Problem details: Below are several entries. Transcribe exactly those lines that fall from the one with "DHT: DHT11 -> AM2302" through the one with "DIGITS2: TM1637 -> TM1650", end lines included.

┌─ Input

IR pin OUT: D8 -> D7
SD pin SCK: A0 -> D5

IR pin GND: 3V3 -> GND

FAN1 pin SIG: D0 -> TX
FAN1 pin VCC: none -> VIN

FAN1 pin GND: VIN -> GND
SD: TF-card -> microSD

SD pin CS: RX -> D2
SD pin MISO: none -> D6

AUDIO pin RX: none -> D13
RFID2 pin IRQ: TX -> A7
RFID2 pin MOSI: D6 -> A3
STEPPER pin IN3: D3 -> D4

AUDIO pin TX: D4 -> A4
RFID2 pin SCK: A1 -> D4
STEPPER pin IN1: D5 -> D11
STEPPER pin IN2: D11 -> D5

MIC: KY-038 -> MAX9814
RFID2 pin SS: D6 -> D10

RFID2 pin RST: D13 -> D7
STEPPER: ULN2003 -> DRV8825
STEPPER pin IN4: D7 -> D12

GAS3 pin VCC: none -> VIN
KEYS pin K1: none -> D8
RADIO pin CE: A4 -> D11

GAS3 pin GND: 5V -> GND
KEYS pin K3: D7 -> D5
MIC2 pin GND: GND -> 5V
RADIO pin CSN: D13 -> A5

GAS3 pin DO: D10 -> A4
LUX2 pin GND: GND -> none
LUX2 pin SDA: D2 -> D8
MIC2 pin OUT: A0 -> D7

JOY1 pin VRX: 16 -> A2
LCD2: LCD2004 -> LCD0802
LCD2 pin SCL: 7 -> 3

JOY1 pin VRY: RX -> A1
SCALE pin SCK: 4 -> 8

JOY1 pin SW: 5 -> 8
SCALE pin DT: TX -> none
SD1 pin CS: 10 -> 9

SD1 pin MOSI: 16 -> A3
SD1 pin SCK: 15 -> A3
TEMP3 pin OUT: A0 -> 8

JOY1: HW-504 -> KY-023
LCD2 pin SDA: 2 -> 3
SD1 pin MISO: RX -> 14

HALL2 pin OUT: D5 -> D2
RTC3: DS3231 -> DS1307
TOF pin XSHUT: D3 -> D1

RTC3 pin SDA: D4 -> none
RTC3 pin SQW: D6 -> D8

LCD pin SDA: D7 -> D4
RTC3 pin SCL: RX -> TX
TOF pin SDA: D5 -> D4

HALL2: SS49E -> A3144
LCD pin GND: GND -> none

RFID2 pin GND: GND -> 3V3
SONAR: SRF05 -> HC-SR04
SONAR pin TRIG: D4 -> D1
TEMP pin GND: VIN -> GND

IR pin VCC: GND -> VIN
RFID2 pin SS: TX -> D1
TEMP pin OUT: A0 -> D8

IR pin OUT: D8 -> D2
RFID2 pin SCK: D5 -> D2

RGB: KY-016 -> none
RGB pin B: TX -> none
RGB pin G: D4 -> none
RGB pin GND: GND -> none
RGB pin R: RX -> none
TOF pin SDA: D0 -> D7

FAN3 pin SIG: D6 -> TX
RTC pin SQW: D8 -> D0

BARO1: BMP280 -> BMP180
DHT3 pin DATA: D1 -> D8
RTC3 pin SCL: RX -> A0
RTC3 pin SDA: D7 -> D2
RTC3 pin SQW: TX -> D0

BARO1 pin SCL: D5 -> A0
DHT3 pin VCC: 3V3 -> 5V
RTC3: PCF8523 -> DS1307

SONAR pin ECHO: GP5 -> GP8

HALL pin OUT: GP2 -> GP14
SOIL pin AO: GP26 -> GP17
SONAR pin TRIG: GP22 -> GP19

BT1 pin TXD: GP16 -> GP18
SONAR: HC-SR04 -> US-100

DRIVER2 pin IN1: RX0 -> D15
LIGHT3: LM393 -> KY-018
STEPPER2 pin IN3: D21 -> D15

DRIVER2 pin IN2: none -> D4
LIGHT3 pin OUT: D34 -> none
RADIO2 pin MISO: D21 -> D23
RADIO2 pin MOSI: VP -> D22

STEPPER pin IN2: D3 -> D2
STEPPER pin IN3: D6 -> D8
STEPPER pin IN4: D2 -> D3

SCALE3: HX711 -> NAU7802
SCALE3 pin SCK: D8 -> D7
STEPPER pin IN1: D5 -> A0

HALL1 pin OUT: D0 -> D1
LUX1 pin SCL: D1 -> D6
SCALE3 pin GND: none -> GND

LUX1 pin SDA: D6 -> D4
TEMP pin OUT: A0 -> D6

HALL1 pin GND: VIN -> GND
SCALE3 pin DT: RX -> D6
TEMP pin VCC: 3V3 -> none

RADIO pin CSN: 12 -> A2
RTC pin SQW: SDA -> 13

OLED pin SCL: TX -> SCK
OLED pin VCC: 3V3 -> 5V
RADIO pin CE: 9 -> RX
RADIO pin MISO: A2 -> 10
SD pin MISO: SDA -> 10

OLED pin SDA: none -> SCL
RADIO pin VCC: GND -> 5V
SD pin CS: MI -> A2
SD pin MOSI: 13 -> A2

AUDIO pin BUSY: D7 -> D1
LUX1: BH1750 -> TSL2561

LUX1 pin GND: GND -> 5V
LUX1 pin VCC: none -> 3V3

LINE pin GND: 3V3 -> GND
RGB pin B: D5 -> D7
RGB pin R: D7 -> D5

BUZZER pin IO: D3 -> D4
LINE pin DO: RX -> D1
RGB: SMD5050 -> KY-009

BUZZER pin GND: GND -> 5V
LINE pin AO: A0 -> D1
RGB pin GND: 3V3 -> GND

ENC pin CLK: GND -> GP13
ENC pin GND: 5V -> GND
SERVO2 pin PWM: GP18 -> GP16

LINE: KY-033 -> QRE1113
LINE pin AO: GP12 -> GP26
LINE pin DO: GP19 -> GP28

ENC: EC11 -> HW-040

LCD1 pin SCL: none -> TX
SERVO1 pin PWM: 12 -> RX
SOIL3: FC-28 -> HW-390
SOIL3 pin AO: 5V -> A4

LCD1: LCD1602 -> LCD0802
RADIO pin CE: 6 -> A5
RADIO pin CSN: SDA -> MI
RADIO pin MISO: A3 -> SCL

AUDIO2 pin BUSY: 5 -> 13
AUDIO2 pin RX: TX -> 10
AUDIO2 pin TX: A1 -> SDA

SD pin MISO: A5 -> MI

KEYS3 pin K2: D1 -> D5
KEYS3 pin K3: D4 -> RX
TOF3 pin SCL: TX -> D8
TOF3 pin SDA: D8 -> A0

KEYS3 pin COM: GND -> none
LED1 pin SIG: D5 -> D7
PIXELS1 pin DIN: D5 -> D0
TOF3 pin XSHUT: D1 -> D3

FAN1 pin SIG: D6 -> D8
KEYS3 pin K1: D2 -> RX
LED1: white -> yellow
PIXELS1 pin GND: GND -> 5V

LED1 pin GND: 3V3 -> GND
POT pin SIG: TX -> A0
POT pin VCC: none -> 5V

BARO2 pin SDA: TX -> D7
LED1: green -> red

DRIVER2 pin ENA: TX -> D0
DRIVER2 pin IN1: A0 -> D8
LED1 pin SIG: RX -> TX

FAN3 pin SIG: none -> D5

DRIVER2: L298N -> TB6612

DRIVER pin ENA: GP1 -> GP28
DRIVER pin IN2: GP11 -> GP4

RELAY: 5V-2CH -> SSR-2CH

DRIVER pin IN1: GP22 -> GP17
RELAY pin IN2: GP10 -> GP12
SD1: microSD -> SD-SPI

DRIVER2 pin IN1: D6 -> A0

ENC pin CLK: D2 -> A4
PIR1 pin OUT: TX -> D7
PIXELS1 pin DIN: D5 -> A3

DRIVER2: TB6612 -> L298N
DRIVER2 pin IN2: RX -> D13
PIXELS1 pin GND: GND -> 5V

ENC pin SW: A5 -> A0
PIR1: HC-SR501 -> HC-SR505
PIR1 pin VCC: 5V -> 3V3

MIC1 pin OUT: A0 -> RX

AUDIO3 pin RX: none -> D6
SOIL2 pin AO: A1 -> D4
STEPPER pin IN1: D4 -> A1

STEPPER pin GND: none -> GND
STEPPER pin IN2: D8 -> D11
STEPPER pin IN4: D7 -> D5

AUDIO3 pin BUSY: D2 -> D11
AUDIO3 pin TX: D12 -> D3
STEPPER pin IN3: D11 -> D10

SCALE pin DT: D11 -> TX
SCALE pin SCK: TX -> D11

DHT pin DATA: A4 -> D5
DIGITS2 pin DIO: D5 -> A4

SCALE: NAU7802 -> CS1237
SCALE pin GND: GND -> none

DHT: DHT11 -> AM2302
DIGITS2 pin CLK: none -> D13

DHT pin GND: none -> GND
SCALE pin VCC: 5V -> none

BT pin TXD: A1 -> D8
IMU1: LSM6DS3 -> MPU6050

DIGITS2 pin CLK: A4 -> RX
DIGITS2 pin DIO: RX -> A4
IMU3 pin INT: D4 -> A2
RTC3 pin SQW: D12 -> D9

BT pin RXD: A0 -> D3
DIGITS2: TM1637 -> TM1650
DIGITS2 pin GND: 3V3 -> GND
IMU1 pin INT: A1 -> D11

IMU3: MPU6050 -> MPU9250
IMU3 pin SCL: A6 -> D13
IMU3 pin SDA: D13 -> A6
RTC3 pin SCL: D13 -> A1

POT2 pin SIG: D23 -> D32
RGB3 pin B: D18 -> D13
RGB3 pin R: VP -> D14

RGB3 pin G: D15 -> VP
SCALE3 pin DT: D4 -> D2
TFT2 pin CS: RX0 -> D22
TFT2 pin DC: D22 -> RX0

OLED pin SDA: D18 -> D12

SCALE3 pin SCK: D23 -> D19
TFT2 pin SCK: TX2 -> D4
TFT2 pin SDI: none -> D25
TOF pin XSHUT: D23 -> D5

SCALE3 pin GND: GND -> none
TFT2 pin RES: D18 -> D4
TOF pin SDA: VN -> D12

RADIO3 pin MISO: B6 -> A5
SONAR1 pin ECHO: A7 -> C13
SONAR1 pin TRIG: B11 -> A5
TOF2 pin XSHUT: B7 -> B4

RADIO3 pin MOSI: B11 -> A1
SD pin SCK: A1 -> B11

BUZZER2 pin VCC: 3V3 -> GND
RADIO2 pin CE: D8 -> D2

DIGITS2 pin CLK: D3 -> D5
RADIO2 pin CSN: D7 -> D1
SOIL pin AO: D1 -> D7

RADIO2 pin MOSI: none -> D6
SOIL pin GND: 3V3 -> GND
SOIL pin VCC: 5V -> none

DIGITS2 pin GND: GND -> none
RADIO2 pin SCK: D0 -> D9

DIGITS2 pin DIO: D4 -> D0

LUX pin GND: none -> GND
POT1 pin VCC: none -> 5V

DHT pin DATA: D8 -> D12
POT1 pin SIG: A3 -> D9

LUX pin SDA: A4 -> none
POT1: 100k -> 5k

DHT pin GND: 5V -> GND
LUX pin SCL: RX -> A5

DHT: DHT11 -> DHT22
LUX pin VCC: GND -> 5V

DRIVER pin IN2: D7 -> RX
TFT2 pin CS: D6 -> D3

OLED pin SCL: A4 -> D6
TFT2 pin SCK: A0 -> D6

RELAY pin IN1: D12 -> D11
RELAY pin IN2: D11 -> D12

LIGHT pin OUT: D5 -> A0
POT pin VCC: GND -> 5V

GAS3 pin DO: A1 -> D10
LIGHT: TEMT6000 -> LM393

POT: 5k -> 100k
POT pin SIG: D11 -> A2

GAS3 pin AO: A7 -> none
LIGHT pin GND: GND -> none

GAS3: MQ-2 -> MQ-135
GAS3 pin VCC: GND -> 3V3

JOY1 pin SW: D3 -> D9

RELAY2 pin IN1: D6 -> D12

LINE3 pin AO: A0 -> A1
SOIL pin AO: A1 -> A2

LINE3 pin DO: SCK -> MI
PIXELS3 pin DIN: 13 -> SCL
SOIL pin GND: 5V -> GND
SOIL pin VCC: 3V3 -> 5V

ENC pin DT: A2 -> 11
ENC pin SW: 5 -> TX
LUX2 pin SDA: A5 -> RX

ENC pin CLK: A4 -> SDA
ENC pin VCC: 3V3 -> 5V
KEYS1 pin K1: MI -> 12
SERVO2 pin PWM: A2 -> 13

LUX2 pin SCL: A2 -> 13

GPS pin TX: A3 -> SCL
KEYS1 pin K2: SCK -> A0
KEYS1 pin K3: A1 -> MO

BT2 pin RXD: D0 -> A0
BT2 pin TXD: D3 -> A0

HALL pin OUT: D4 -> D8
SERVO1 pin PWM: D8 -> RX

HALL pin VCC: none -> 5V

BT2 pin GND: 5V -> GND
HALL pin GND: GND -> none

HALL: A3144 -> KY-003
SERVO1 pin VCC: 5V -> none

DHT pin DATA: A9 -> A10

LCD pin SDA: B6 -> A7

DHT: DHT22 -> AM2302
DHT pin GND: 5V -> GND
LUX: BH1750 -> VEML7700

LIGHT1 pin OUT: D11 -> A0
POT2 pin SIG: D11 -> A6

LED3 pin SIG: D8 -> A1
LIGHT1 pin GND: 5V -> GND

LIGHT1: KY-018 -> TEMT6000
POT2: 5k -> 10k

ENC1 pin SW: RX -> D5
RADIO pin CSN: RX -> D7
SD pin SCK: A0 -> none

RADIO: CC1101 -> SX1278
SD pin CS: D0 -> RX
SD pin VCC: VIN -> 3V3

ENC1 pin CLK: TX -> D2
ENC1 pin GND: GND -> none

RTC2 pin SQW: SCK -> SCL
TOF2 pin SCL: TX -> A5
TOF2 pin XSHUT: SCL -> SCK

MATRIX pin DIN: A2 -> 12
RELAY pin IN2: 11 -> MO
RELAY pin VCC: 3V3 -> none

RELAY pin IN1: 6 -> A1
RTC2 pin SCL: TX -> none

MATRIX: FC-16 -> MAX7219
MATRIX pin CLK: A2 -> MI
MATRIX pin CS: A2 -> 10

└─

Answer space:
DHT: DHT11 -> AM2302
DIGITS2 pin CLK: none -> D13

DHT pin GND: none -> GND
SCALE pin VCC: 5V -> none

BT pin TXD: A1 -> D8
IMU1: LSM6DS3 -> MPU6050

DIGITS2 pin CLK: A4 -> RX
DIGITS2 pin DIO: RX -> A4
IMU3 pin INT: D4 -> A2
RTC3 pin SQW: D12 -> D9

BT pin RXD: A0 -> D3
DIGITS2: TM1637 -> TM1650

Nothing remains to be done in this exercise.